■ **WORK TO COMPLETE**
Reproduce the lines starting at the one containing "Question: Does shiny" and ending at the one containing "(B) (215, 282)", renaming "teal fabric bag" to "blue canvas tote" and keeping everything else the same.

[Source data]
⟨
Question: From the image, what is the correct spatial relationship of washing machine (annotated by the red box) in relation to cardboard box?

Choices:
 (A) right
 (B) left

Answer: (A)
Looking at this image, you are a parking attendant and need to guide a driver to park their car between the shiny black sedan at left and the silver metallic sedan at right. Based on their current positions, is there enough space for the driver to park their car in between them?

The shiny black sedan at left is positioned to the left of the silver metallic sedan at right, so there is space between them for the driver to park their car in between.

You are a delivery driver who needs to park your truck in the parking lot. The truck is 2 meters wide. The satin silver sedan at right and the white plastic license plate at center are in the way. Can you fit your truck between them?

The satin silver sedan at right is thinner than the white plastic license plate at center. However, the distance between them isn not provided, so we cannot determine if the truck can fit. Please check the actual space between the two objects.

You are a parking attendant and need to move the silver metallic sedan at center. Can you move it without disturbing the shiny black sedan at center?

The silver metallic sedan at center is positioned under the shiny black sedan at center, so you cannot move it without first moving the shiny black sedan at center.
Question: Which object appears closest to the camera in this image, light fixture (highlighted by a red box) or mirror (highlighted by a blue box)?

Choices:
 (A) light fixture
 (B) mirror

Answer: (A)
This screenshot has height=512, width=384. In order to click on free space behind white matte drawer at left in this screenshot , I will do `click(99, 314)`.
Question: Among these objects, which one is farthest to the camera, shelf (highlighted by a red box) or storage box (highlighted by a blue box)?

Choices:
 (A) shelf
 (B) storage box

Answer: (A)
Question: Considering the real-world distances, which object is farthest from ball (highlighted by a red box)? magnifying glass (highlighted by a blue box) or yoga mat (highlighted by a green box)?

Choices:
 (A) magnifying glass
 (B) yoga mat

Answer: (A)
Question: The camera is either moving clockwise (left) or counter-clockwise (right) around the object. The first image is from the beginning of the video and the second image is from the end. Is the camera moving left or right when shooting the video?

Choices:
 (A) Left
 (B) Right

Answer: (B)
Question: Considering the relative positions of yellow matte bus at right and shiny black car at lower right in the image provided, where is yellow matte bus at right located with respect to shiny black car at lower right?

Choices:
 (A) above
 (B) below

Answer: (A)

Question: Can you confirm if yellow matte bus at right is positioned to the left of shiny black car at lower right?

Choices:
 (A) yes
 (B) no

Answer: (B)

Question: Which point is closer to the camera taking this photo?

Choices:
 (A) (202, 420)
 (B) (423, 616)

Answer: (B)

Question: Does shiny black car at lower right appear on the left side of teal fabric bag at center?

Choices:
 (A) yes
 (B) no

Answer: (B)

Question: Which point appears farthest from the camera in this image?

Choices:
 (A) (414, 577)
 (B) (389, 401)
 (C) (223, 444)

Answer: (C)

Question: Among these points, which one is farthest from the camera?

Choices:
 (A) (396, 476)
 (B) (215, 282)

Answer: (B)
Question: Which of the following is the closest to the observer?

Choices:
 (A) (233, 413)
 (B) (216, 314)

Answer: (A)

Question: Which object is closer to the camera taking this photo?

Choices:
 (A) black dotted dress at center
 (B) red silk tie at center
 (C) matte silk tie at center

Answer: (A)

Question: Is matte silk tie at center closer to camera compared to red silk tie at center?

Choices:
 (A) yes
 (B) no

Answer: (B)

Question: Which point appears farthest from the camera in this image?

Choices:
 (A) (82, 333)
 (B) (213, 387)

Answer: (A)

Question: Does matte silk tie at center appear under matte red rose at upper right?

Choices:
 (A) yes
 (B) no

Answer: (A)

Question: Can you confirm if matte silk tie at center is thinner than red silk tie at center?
⟩
■ **COMPLETE RESPONSE**
Question: Does shiny black car at lower right appear on the left side of blue canvas tote at center?

Choices:
 (A) yes
 (B) no

Answer: (B)

Question: Which point appears farthest from the camera in this image?

Choices:
 (A) (414, 577)
 (B) (389, 401)
 (C) (223, 444)

Answer: (C)

Question: Among these points, which one is farthest from the camera?

Choices:
 (A) (396, 476)
 (B) (215, 282)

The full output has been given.